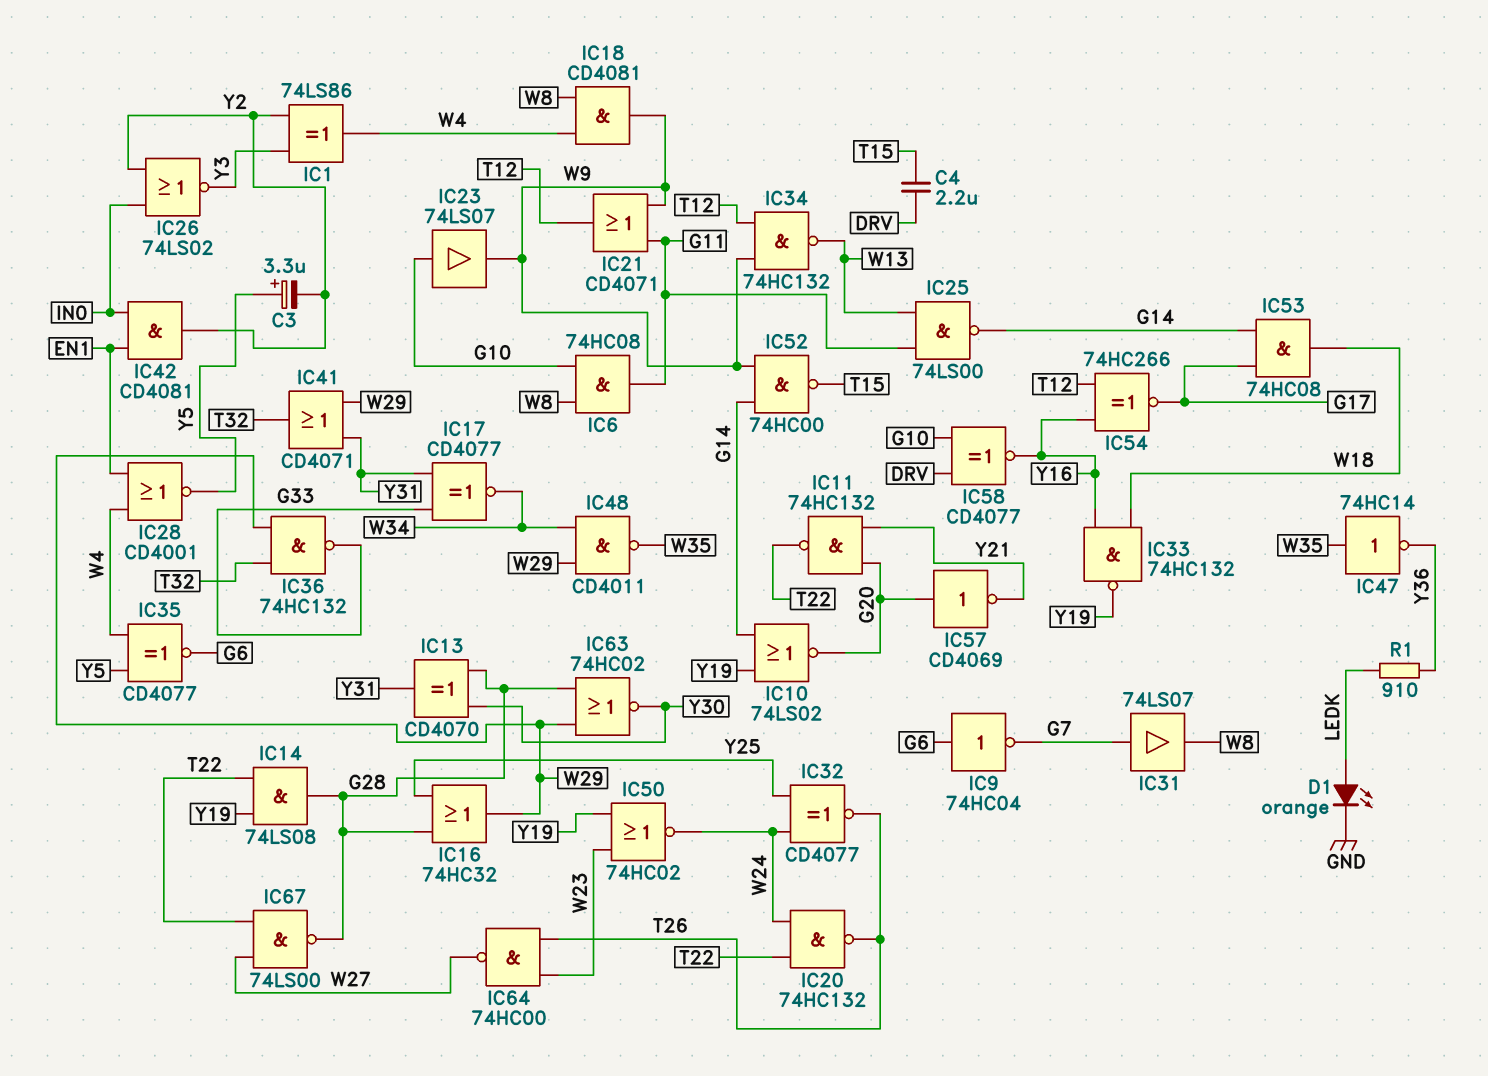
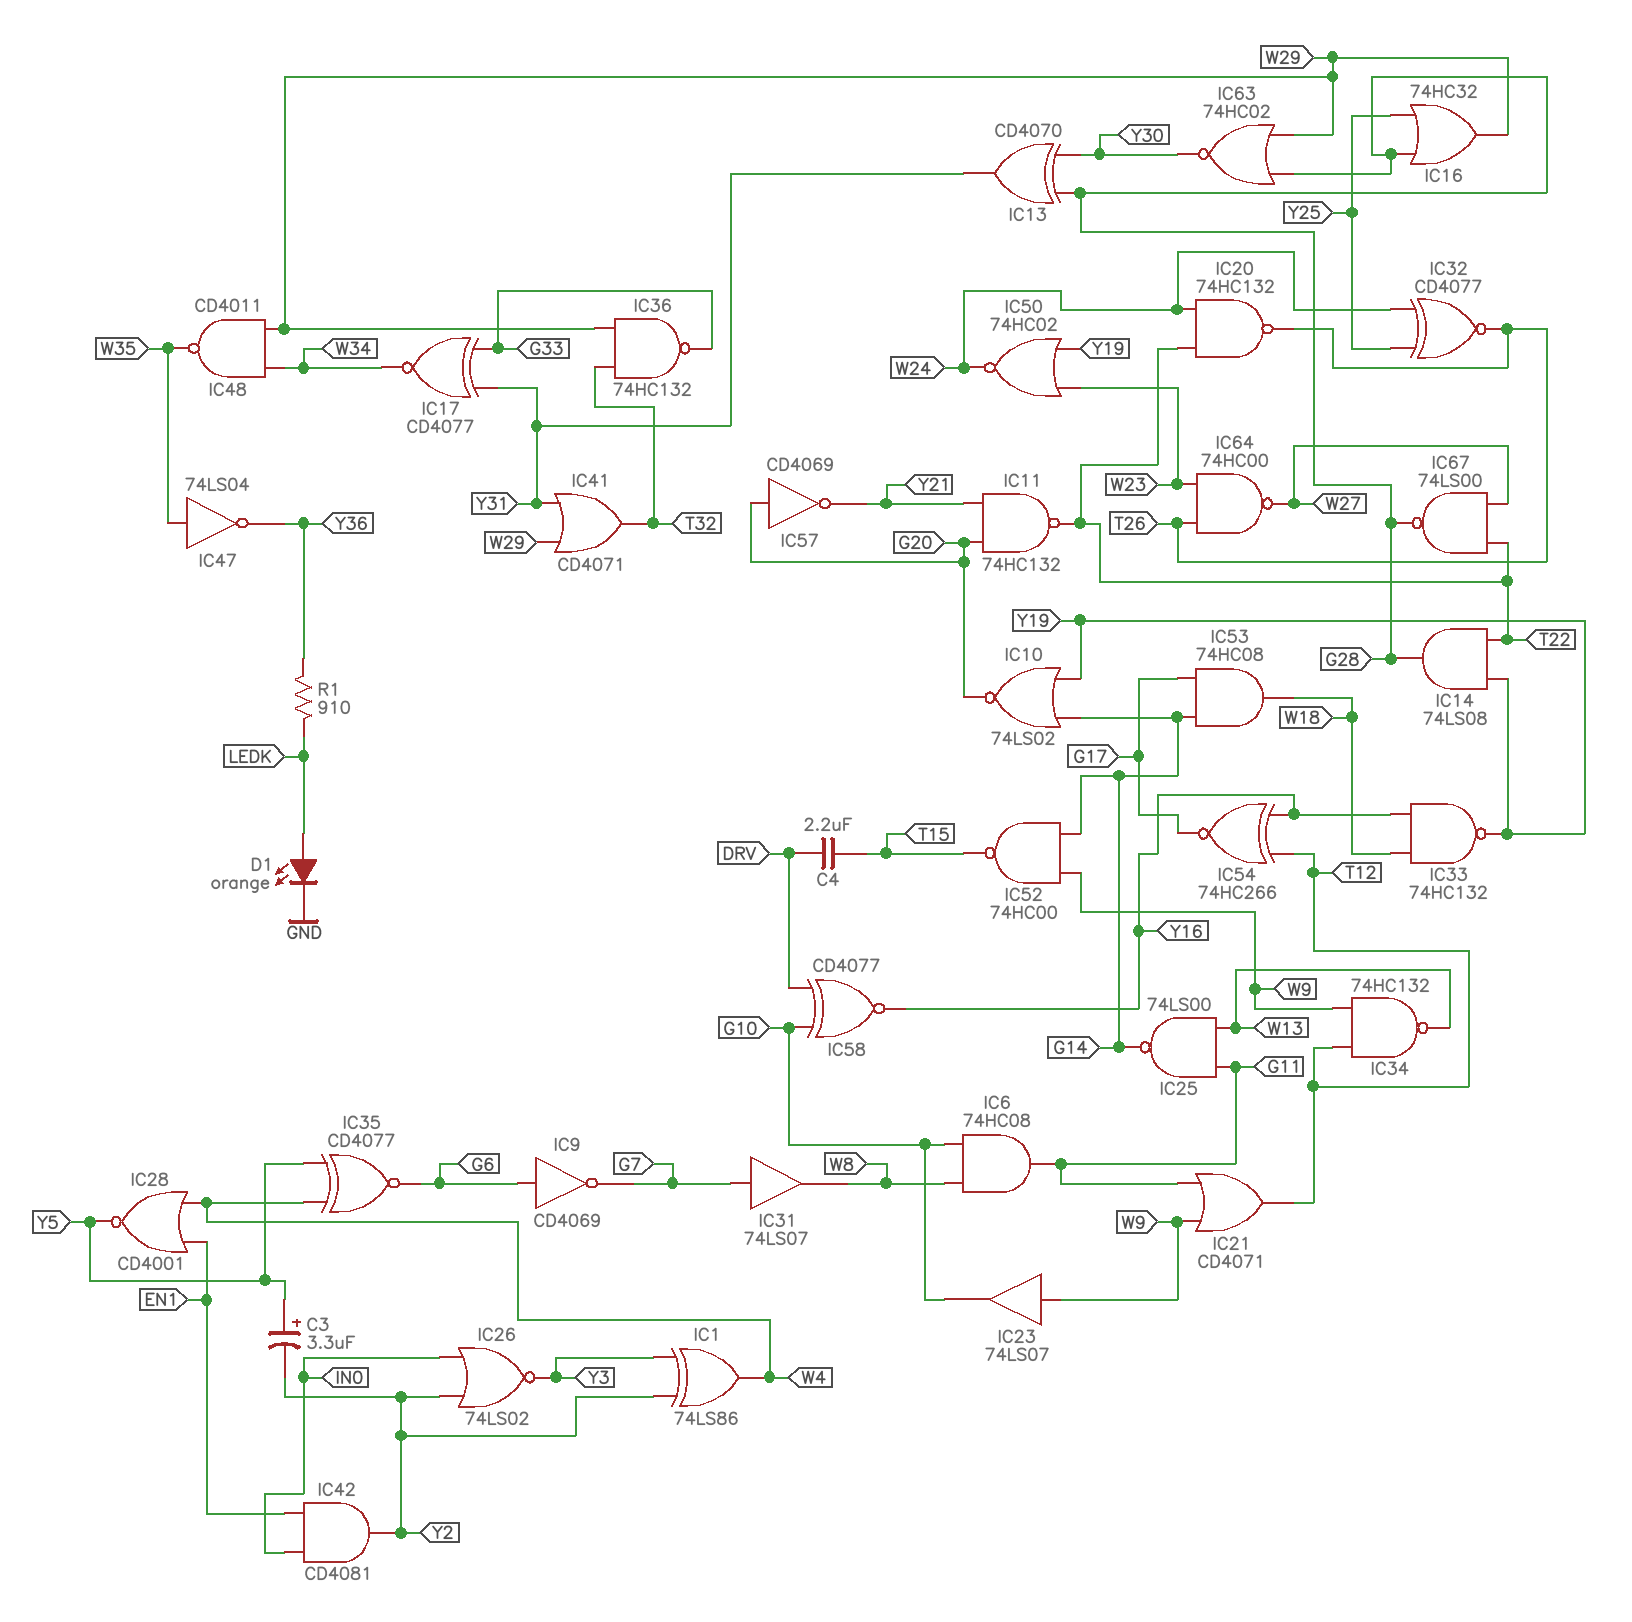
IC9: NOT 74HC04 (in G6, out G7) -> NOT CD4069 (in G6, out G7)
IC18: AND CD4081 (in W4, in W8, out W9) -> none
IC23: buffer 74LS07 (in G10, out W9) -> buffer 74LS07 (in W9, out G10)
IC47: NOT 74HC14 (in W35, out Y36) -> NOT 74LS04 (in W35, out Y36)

--

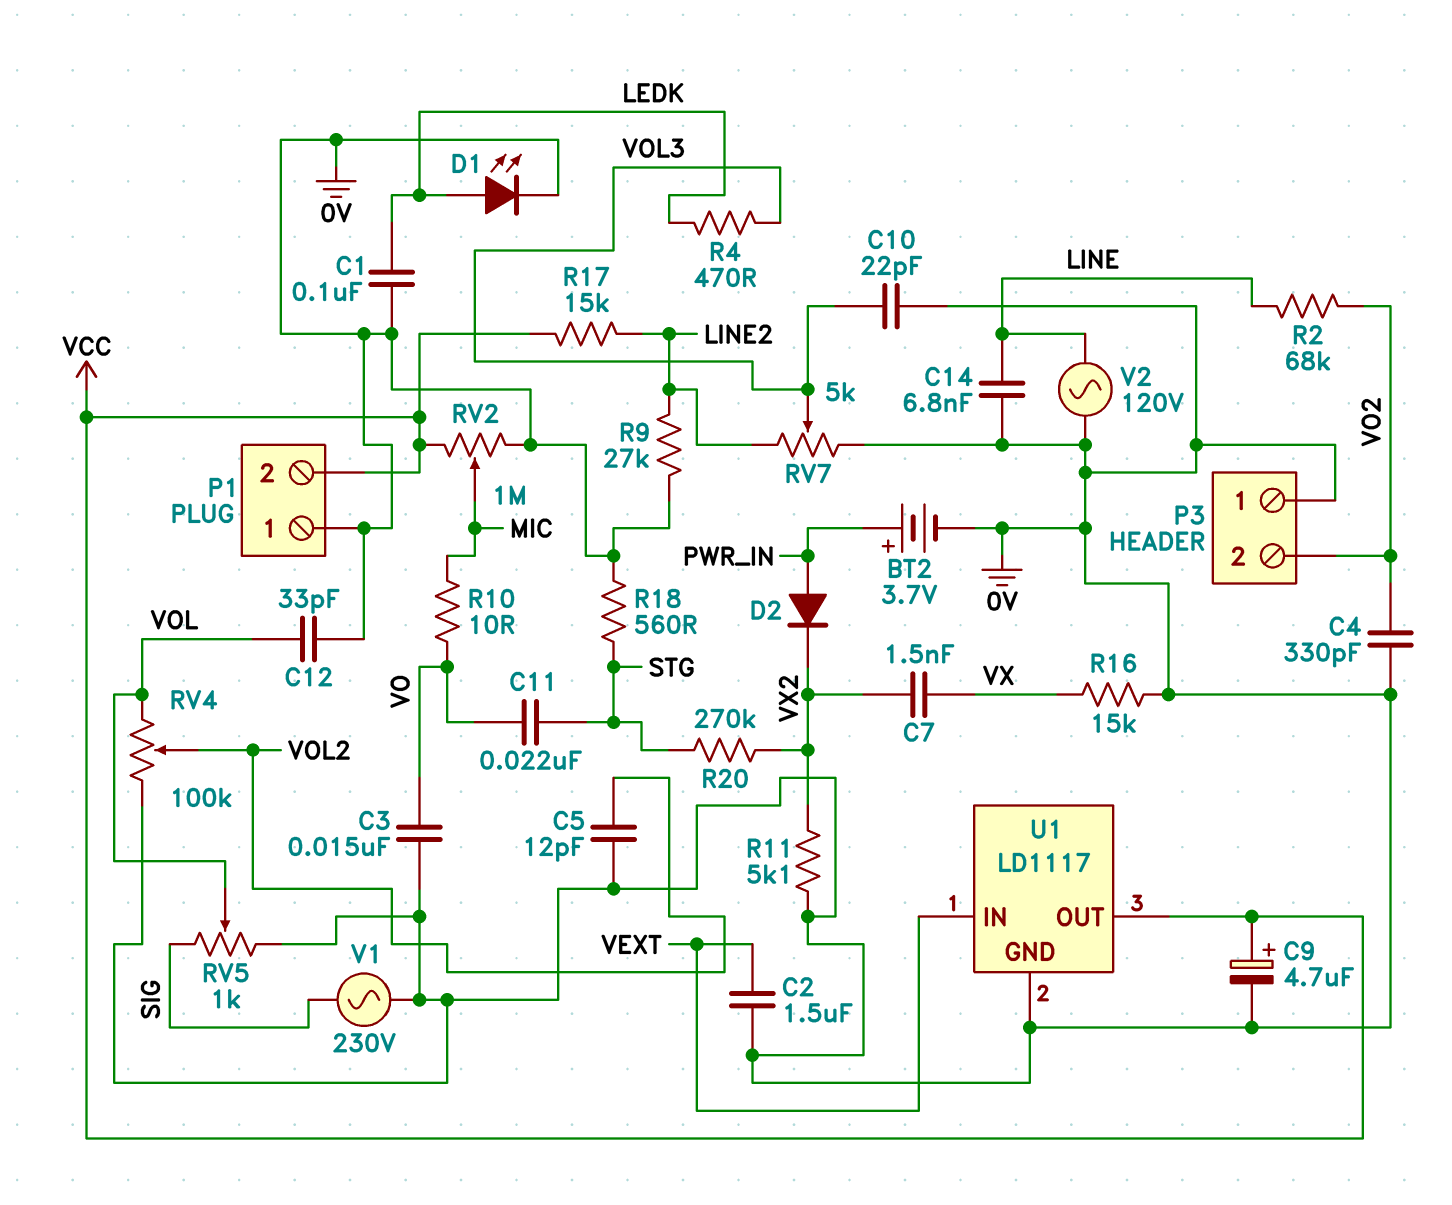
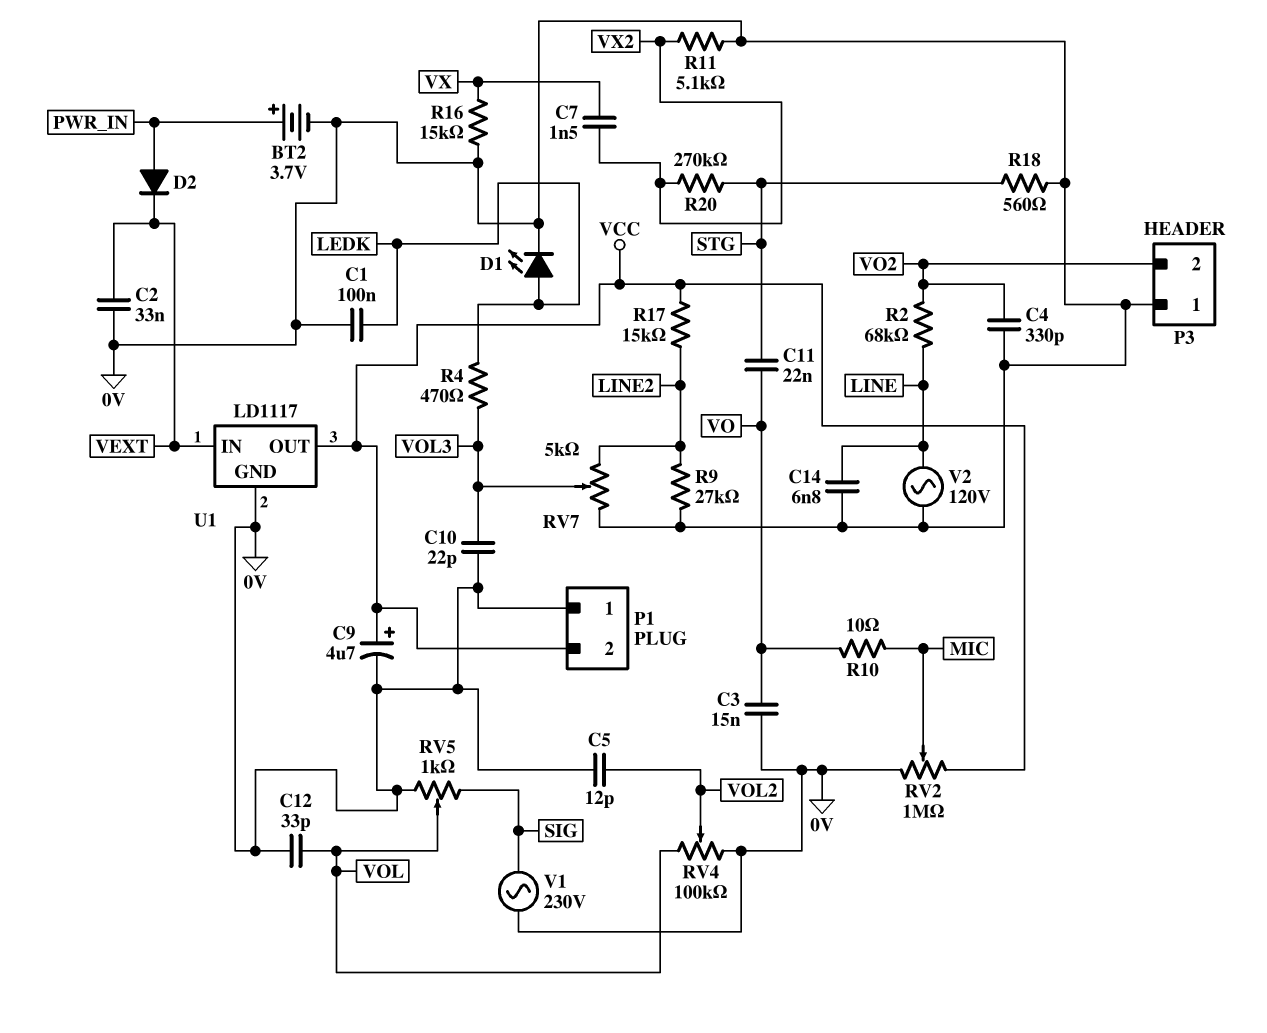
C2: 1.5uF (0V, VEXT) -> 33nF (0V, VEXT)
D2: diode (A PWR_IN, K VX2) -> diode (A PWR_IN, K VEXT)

* * *

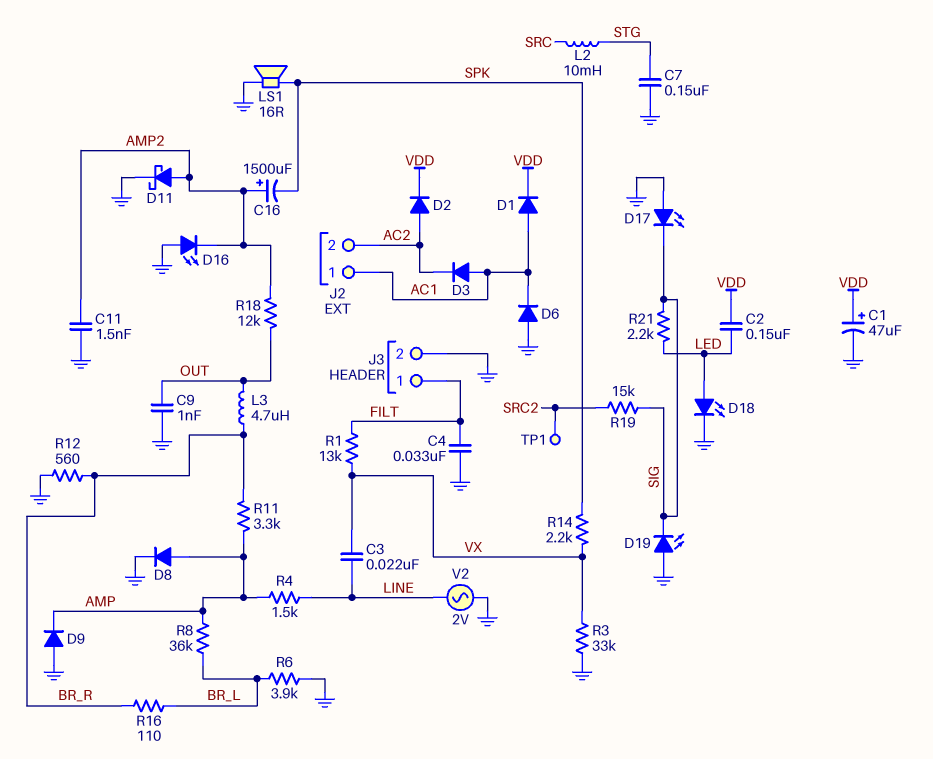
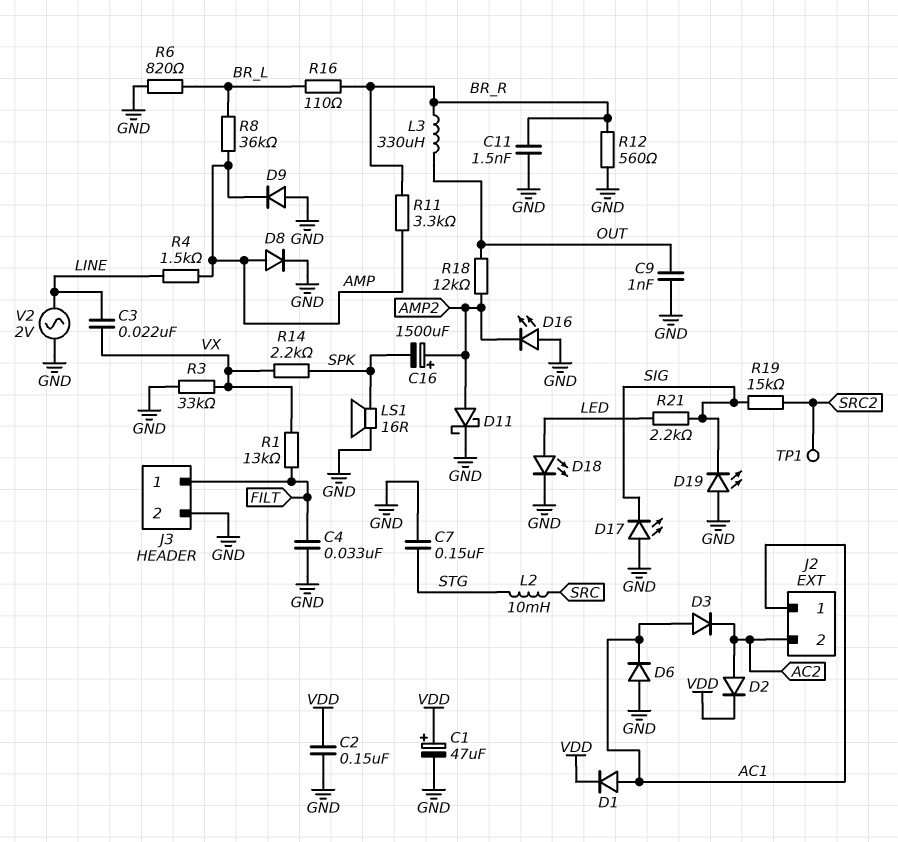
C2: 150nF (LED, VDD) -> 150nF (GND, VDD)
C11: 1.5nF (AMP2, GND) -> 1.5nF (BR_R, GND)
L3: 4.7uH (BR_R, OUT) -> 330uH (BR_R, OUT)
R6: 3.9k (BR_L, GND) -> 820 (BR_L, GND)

> _EXERCISE AIM_
Whenever a line in the listing above includes the word "VEXT", return that line.

> _SOLUTION_
C2: 1.5uF (0V, VEXT) -> 33nF (0V, VEXT)
D2: diode (A PWR_IN, K VX2) -> diode (A PWR_IN, K VEXT)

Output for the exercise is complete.